_WHAT YOU WILL DO_: Copy out each line of the entries below in which the string "MATRIX" appears.

_Edit tracking data_:
===

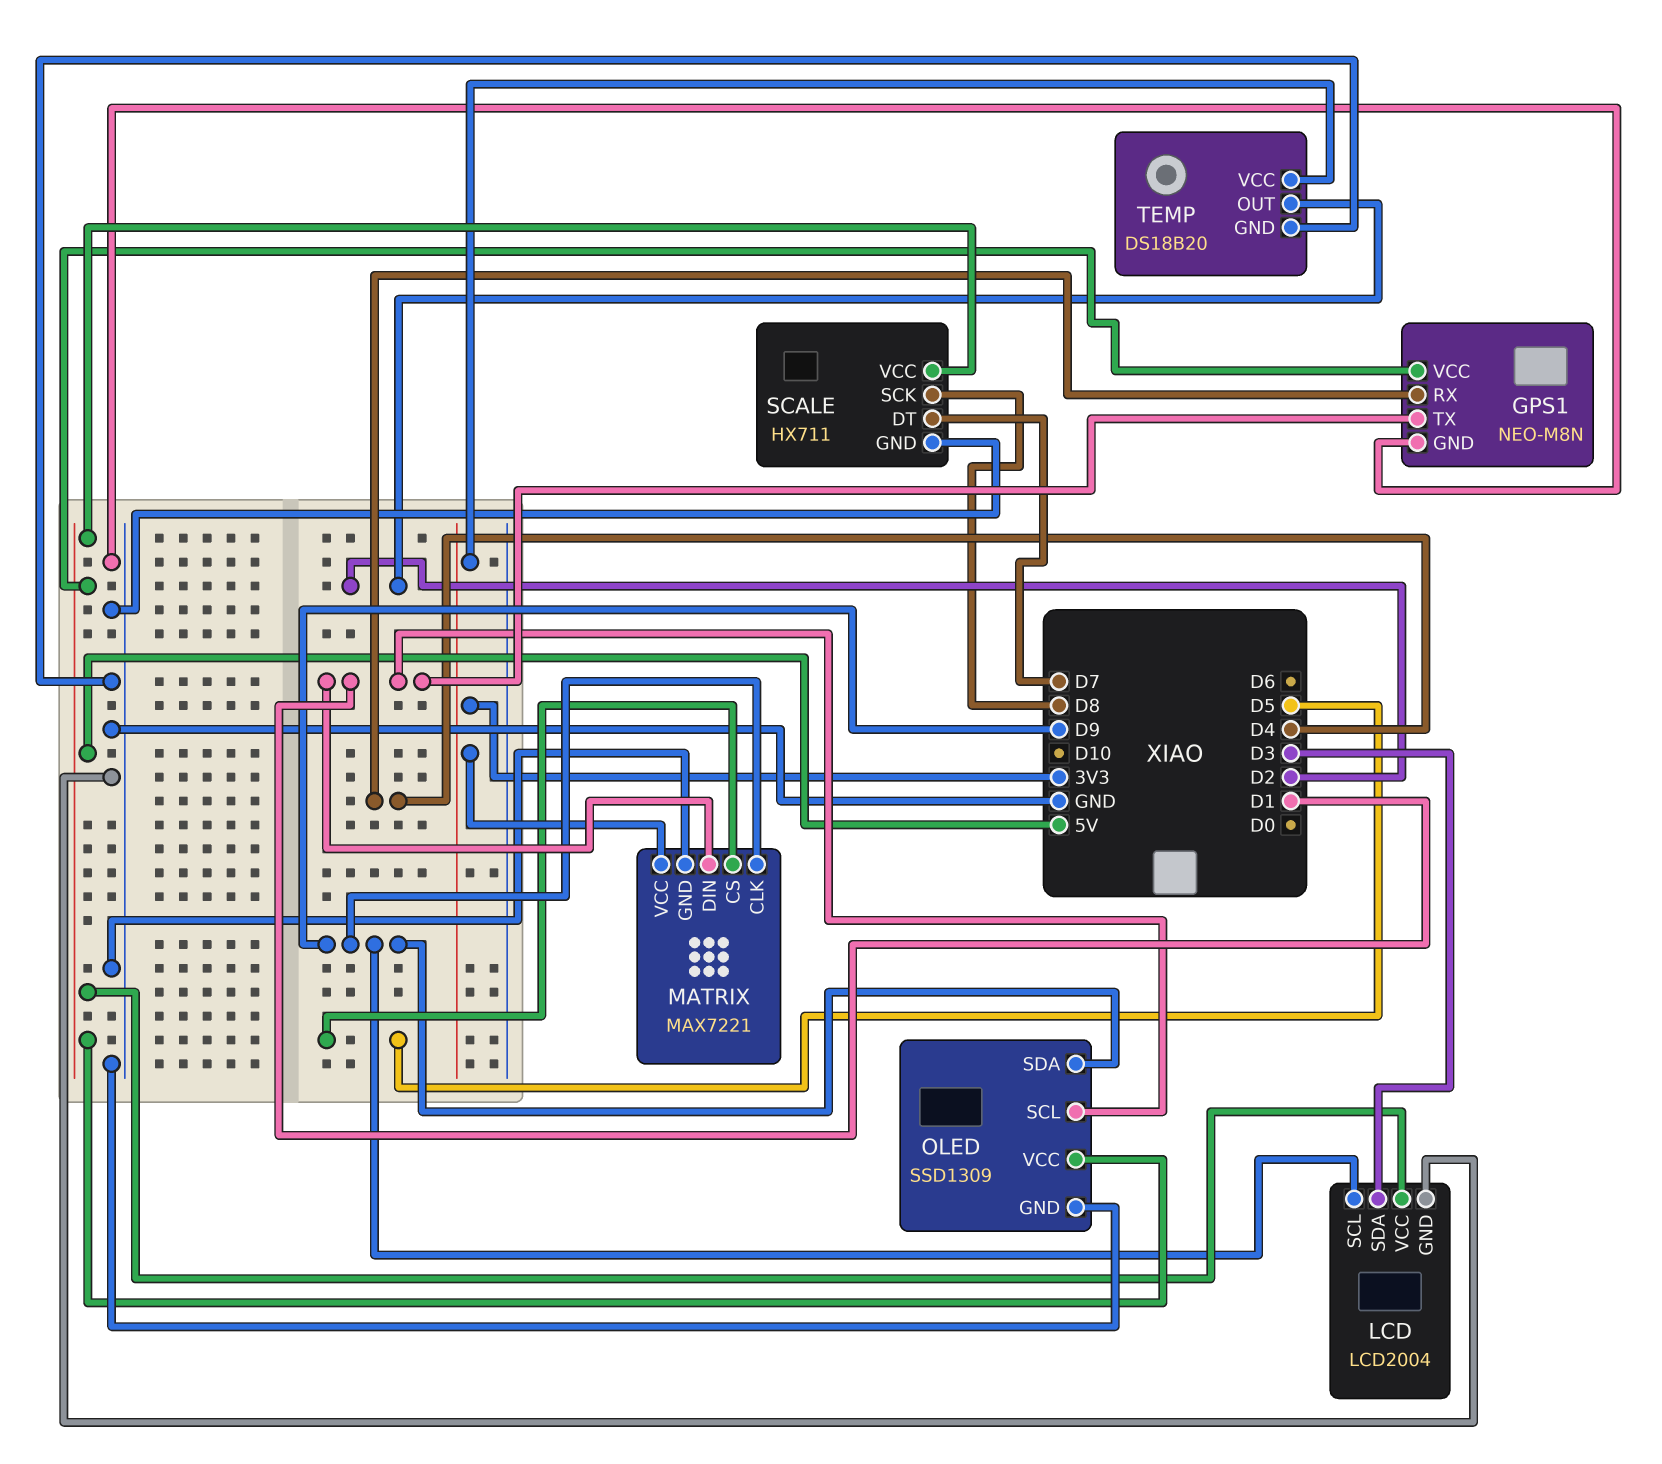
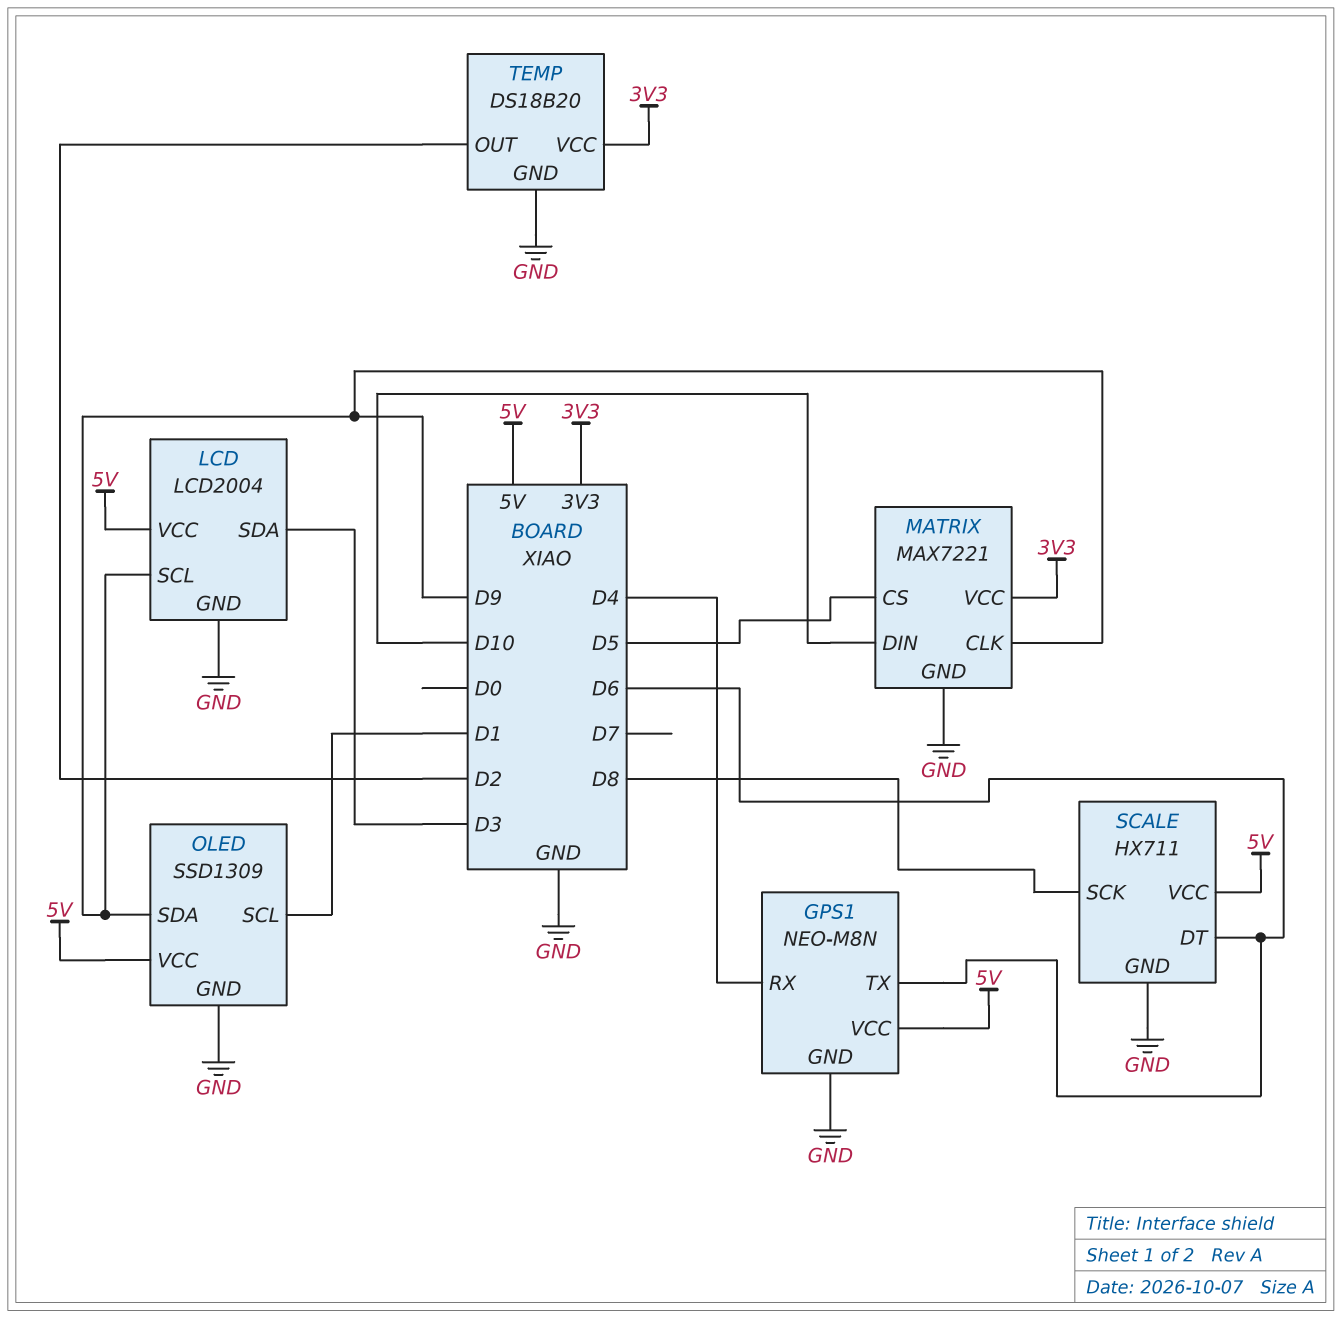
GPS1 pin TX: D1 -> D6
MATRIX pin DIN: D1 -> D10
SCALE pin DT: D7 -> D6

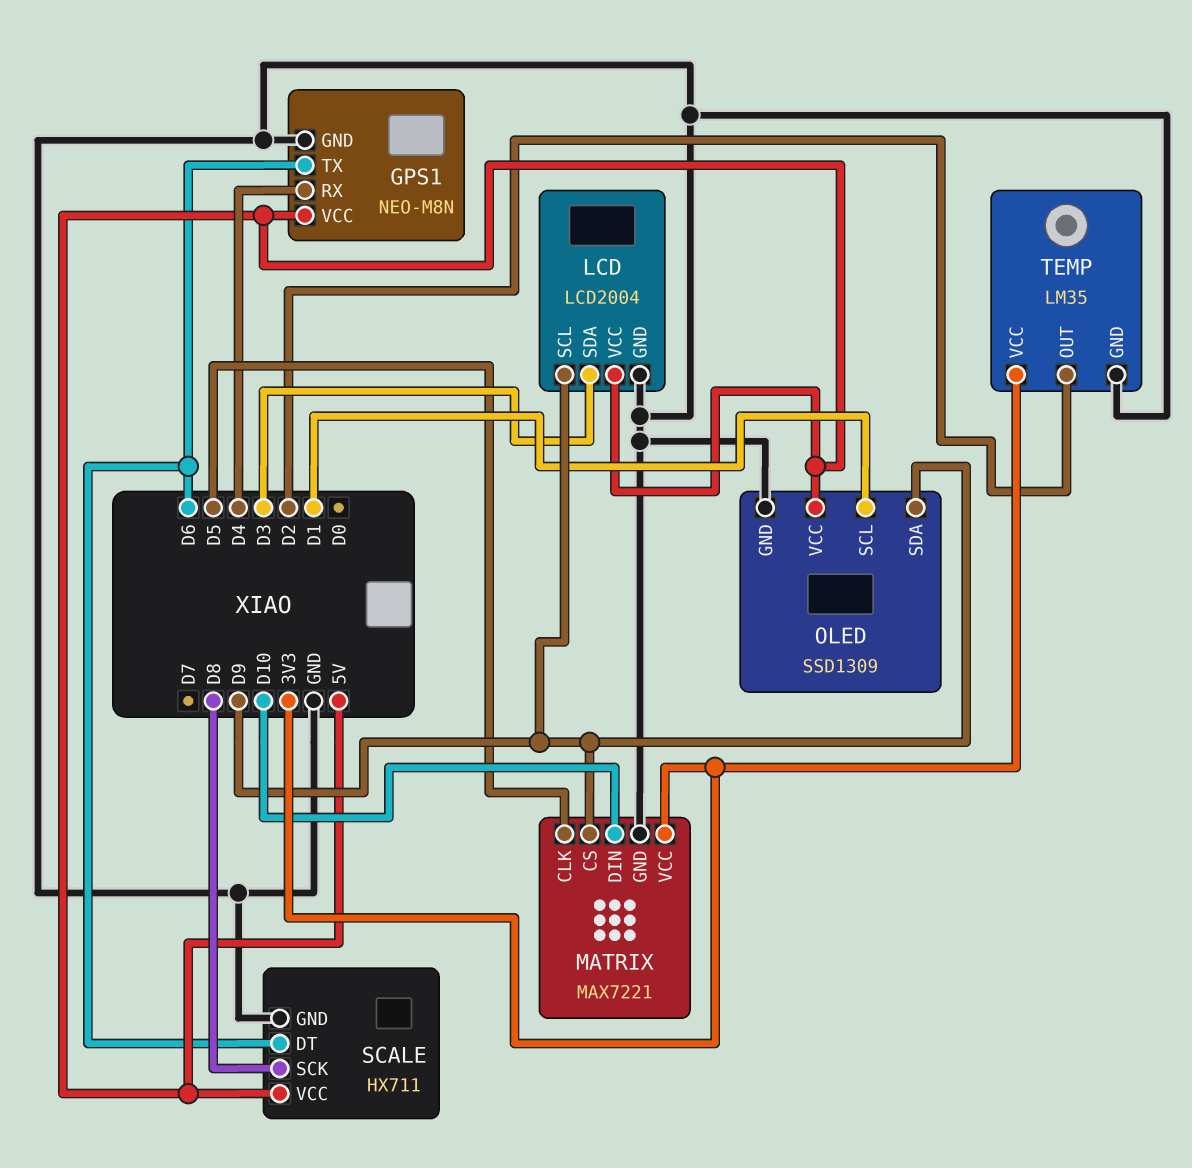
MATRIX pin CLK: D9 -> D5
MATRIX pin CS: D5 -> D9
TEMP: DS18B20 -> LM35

===

_EXERCISE ANSWER_:
MATRIX pin DIN: D1 -> D10
MATRIX pin CLK: D9 -> D5
MATRIX pin CS: D5 -> D9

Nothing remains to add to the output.